**What this task involves:** Repeat each line of the data below exactly, but skip the pictures.

Coordinate-based change listings
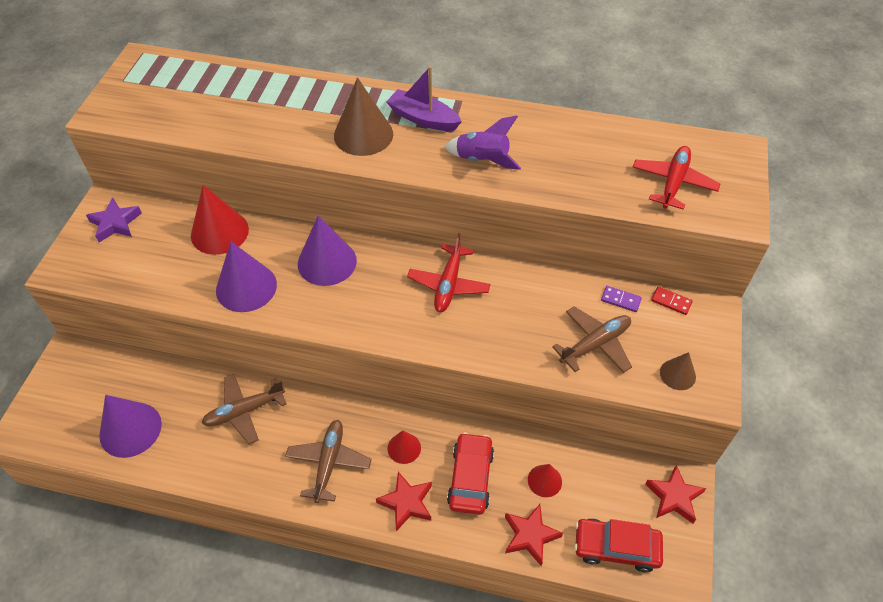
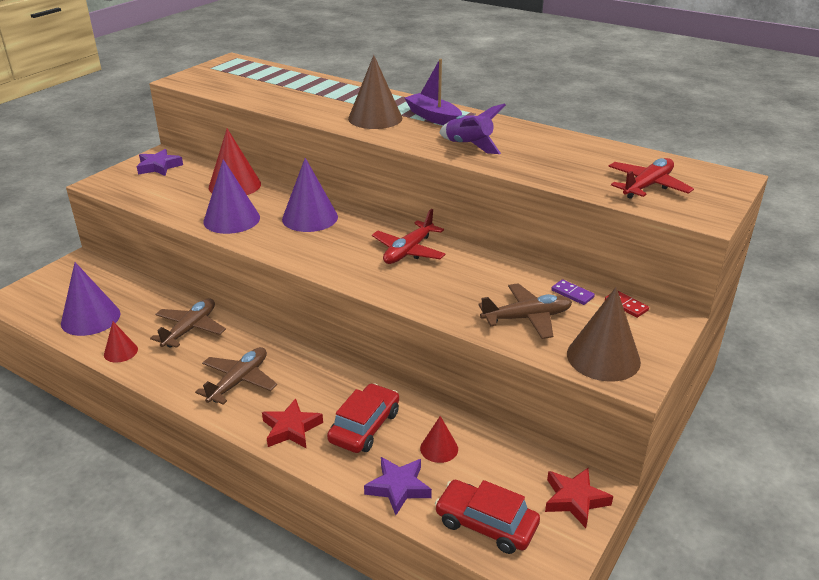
camera: 20 degrees right, 20 degrees down
(244, 411) = (190, 329): brown plane -> brown plane turned 120 degrees clockwise
(404, 448) = (314, 388): red cone -> red cone (121, 352)
(530, 536) = (398, 488): red star -> purple star
(677, 374) = (603, 357): brown cone -> brown cone, size x1.83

**Solution to this exercise:**
camera: 20 degrees right, 20 degrees down
(244, 411) = (190, 329): brown plane -> brown plane turned 120 degrees clockwise
(404, 448) = (314, 388): red cone -> red cone (121, 352)
(530, 536) = (398, 488): red star -> purple star
(677, 374) = (603, 357): brown cone -> brown cone, size x1.83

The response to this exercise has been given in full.